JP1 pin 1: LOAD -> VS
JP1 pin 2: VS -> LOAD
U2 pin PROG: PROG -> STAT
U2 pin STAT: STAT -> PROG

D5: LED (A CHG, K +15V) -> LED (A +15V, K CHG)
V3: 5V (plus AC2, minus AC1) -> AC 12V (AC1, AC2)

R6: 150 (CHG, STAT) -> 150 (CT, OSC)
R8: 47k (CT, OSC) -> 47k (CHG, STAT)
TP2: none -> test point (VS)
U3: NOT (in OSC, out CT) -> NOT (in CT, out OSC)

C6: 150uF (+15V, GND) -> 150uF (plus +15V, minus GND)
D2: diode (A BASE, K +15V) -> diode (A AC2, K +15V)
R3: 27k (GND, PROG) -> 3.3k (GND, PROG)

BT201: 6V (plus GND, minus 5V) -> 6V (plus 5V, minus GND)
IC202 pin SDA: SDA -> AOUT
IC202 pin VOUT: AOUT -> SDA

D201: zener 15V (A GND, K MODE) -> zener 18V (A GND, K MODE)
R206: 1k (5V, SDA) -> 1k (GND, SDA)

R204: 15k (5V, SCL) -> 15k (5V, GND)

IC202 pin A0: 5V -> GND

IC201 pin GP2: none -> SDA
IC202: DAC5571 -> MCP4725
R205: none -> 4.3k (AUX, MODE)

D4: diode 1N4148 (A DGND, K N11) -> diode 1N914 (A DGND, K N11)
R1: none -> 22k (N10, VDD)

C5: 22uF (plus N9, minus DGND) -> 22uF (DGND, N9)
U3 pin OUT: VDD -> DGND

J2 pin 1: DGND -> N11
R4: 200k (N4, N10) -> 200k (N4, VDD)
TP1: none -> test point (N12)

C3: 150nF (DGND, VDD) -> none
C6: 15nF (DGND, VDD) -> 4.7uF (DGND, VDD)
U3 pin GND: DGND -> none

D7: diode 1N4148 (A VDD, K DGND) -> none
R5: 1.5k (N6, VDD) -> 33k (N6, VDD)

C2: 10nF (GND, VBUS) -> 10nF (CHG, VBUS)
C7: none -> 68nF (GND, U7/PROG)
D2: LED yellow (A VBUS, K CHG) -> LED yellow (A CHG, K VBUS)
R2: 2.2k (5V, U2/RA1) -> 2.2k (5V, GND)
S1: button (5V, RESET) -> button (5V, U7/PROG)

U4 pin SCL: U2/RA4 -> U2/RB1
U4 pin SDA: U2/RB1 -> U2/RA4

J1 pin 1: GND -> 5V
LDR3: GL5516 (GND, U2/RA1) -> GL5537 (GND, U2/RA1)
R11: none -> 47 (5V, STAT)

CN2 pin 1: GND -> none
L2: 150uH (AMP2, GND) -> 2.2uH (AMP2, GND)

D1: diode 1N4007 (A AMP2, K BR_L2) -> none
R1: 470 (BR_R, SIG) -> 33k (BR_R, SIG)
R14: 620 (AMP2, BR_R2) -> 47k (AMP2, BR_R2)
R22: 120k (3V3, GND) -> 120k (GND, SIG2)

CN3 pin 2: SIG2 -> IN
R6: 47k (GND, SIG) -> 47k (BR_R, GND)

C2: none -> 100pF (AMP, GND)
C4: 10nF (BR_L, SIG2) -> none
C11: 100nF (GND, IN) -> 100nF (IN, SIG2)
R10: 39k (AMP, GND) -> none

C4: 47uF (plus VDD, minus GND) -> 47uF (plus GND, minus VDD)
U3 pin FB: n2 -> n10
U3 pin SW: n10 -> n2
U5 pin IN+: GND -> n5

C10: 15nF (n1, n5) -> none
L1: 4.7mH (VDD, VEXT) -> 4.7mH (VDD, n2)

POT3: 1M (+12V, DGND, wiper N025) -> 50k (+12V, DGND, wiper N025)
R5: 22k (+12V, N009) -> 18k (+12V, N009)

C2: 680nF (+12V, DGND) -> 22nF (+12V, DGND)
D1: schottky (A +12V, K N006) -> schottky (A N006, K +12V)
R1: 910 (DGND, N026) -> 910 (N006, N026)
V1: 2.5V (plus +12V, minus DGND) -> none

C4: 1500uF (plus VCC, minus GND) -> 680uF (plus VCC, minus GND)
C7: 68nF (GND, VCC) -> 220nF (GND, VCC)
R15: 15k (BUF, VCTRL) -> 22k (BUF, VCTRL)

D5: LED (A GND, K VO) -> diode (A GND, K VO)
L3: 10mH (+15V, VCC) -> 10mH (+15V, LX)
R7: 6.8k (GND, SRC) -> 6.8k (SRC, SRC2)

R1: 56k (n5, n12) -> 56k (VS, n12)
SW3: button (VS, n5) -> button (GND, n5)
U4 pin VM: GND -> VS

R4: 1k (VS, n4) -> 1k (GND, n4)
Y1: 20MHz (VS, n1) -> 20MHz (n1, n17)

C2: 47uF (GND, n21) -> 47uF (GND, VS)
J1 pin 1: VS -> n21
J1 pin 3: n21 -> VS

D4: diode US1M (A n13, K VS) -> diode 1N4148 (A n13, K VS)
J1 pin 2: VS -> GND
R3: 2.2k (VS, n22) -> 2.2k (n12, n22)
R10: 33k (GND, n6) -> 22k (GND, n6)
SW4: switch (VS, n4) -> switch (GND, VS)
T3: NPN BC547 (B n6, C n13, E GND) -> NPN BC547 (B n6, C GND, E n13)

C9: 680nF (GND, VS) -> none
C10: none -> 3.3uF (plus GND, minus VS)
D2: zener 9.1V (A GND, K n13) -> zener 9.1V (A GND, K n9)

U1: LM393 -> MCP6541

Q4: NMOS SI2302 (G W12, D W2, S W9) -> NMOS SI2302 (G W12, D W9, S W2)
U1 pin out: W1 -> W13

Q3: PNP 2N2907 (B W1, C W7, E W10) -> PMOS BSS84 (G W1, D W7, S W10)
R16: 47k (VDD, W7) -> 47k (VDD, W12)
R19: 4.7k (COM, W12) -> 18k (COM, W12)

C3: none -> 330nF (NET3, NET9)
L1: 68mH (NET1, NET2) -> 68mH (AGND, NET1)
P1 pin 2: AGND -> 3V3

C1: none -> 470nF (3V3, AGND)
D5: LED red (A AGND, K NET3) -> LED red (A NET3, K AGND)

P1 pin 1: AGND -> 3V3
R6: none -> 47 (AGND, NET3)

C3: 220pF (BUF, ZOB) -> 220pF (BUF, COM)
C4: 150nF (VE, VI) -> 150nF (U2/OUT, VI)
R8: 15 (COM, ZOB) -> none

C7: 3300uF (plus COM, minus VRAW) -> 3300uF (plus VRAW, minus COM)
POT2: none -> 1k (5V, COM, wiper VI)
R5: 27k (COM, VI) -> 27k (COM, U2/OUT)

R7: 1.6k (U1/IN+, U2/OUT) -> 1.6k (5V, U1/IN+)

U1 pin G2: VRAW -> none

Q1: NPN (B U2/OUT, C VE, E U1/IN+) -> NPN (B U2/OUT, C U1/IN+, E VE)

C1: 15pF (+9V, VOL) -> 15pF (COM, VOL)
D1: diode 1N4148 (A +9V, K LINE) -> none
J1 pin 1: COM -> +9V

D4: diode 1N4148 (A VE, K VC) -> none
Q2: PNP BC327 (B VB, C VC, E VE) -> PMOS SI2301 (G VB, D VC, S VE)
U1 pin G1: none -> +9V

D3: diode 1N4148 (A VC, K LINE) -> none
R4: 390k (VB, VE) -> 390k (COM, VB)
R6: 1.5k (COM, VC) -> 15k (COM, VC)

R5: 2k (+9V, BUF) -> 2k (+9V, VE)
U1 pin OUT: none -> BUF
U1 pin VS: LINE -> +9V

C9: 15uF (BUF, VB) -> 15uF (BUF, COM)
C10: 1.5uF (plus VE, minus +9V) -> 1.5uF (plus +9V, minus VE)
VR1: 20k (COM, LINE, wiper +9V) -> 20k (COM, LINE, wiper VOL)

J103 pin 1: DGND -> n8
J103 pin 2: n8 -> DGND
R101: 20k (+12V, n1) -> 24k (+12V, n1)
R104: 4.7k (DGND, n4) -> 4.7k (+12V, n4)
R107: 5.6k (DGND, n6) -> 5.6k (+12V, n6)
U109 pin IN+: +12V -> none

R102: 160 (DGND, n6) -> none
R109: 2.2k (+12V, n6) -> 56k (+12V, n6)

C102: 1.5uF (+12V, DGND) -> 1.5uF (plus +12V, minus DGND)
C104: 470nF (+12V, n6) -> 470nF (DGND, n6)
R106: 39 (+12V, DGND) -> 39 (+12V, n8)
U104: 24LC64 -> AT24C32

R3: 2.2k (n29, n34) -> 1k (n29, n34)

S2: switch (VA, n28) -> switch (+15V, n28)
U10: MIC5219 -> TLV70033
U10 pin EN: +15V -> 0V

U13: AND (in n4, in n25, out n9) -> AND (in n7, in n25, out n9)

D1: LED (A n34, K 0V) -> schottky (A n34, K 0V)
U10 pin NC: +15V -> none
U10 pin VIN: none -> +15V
________________________________________
[Prompt] Please give again the lines above between the line holding "R10: 33k (GND, n6) -> 22k (GND, n6)" and the line holding "D4: diode 1N4148 (A VE, K VC) -> none", inclusive, exactly as they are and with nothing added.

[Answer box]
R10: 33k (GND, n6) -> 22k (GND, n6)
SW4: switch (VS, n4) -> switch (GND, VS)
T3: NPN BC547 (B n6, C n13, E GND) -> NPN BC547 (B n6, C GND, E n13)

C9: 680nF (GND, VS) -> none
C10: none -> 3.3uF (plus GND, minus VS)
D2: zener 9.1V (A GND, K n13) -> zener 9.1V (A GND, K n9)

U1: LM393 -> MCP6541

Q4: NMOS SI2302 (G W12, D W2, S W9) -> NMOS SI2302 (G W12, D W9, S W2)
U1 pin out: W1 -> W13

Q3: PNP 2N2907 (B W1, C W7, E W10) -> PMOS BSS84 (G W1, D W7, S W10)
R16: 47k (VDD, W7) -> 47k (VDD, W12)
R19: 4.7k (COM, W12) -> 18k (COM, W12)

C3: none -> 330nF (NET3, NET9)
L1: 68mH (NET1, NET2) -> 68mH (AGND, NET1)
P1 pin 2: AGND -> 3V3

C1: none -> 470nF (3V3, AGND)
D5: LED red (A AGND, K NET3) -> LED red (A NET3, K AGND)

P1 pin 1: AGND -> 3V3
R6: none -> 47 (AGND, NET3)

C3: 220pF (BUF, ZOB) -> 220pF (BUF, COM)
C4: 150nF (VE, VI) -> 150nF (U2/OUT, VI)
R8: 15 (COM, ZOB) -> none

C7: 3300uF (plus COM, minus VRAW) -> 3300uF (plus VRAW, minus COM)
POT2: none -> 1k (5V, COM, wiper VI)
R5: 27k (COM, VI) -> 27k (COM, U2/OUT)

R7: 1.6k (U1/IN+, U2/OUT) -> 1.6k (5V, U1/IN+)

U1 pin G2: VRAW -> none

Q1: NPN (B U2/OUT, C VE, E U1/IN+) -> NPN (B U2/OUT, C U1/IN+, E VE)

C1: 15pF (+9V, VOL) -> 15pF (COM, VOL)
D1: diode 1N4148 (A +9V, K LINE) -> none
J1 pin 1: COM -> +9V

D4: diode 1N4148 (A VE, K VC) -> none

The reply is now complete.